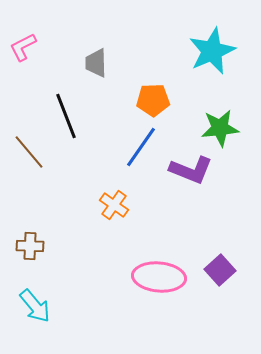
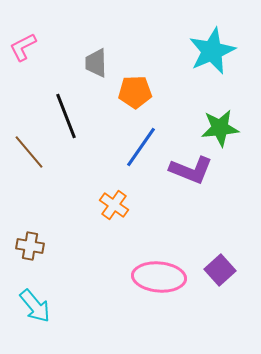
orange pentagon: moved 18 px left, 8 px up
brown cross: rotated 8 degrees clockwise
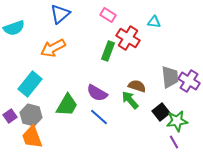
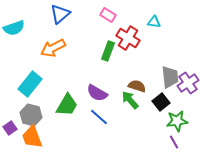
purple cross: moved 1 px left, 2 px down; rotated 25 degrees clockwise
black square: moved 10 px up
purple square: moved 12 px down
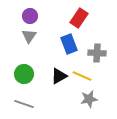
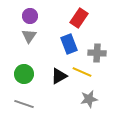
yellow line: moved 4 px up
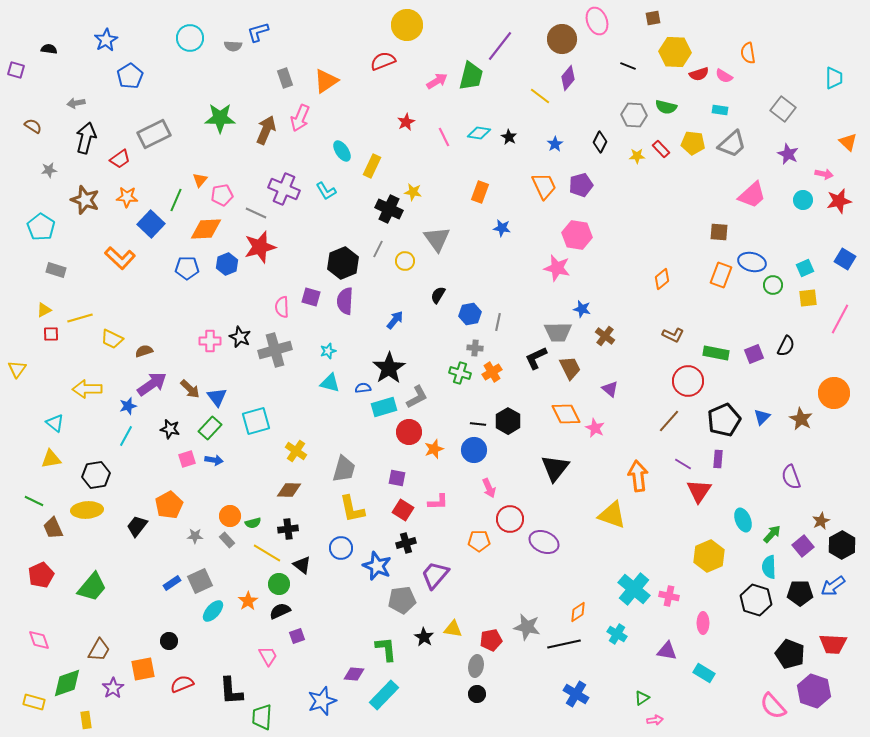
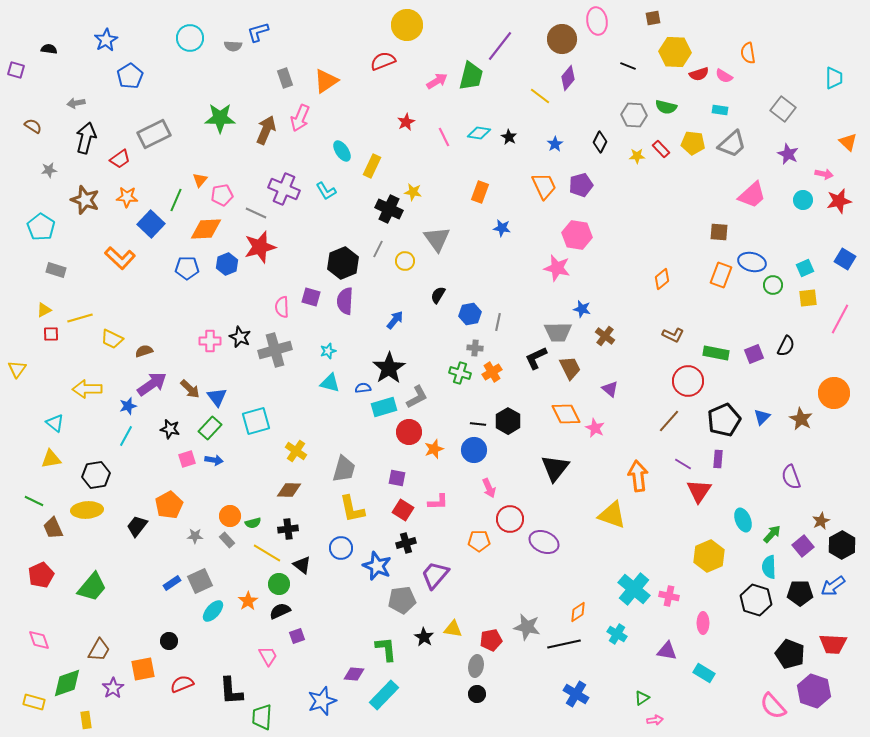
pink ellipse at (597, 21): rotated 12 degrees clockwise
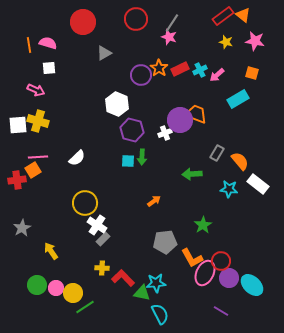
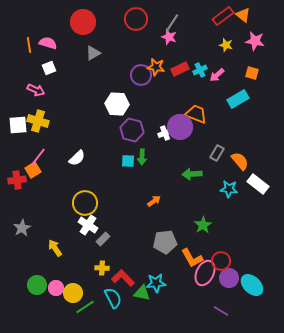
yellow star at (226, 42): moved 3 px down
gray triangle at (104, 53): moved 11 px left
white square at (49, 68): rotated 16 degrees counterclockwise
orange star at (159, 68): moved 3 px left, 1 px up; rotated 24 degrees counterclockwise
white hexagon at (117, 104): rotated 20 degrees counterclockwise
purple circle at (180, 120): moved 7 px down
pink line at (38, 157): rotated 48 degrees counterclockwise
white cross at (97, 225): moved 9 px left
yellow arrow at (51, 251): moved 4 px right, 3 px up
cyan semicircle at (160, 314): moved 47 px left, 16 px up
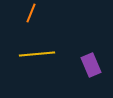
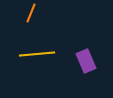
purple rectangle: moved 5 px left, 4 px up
• • • • •
:: REQUIREMENT ::
An exact copy of the listing above, minus its pictures, is what is needed here.

:: RESPONSE TO THIS EXERCISE ::
orange pentagon: moved 18 px left, 8 px up
brown cross: rotated 8 degrees clockwise
purple cross: moved 1 px left, 2 px down; rotated 25 degrees clockwise
black square: moved 10 px up
purple square: moved 12 px down
yellow line: moved 4 px up
pink ellipse at (597, 21): rotated 12 degrees clockwise
yellow star at (226, 42): moved 3 px down
gray triangle at (104, 53): moved 11 px left
white square at (49, 68): rotated 16 degrees counterclockwise
orange star at (159, 68): moved 3 px left, 1 px up; rotated 24 degrees counterclockwise
white hexagon at (117, 104): rotated 20 degrees counterclockwise
purple circle at (180, 120): moved 7 px down
pink line at (38, 157): rotated 48 degrees counterclockwise
white cross at (97, 225): moved 9 px left
yellow arrow at (51, 251): moved 4 px right, 3 px up
cyan semicircle at (160, 314): moved 47 px left, 16 px up
purple rectangle: moved 5 px left, 4 px up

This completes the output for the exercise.